Task to carry out | Only the lines from the one containing "brown tile F7:H8" through the final line of the entries below are wanted, each copied exactly.

Supplied information |
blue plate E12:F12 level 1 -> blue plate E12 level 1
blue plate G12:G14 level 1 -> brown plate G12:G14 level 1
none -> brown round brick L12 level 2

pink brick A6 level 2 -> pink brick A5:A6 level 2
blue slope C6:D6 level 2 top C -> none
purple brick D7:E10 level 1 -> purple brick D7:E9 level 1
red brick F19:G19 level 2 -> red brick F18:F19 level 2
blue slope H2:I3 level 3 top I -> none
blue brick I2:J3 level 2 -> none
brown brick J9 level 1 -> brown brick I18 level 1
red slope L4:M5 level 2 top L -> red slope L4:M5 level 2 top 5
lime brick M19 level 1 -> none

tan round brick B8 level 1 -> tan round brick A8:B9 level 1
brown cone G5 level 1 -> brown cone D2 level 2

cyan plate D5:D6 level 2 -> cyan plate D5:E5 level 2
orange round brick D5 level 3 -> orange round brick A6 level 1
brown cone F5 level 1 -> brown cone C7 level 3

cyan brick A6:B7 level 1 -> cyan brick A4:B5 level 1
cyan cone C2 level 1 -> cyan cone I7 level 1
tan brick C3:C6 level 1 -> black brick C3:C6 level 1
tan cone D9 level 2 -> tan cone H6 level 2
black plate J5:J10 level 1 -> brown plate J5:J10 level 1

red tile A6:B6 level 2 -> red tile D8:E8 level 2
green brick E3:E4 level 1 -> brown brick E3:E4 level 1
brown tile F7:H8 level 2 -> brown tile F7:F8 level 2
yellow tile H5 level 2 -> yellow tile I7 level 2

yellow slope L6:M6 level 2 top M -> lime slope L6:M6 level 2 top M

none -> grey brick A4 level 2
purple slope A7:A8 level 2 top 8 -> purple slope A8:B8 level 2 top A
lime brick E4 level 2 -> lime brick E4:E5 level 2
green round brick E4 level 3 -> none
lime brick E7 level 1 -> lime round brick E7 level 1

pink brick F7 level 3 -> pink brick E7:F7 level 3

Output below |
brown tile F7:H8 level 2 -> brown tile F7:F8 level 2
yellow tile H5 level 2 -> yellow tile I7 level 2

yellow slope L6:M6 level 2 top M -> lime slope L6:M6 level 2 top M

none -> grey brick A4 level 2
purple slope A7:A8 level 2 top 8 -> purple slope A8:B8 level 2 top A
lime brick E4 level 2 -> lime brick E4:E5 level 2
green round brick E4 level 3 -> none
lime brick E7 level 1 -> lime round brick E7 level 1

pink brick F7 level 3 -> pink brick E7:F7 level 3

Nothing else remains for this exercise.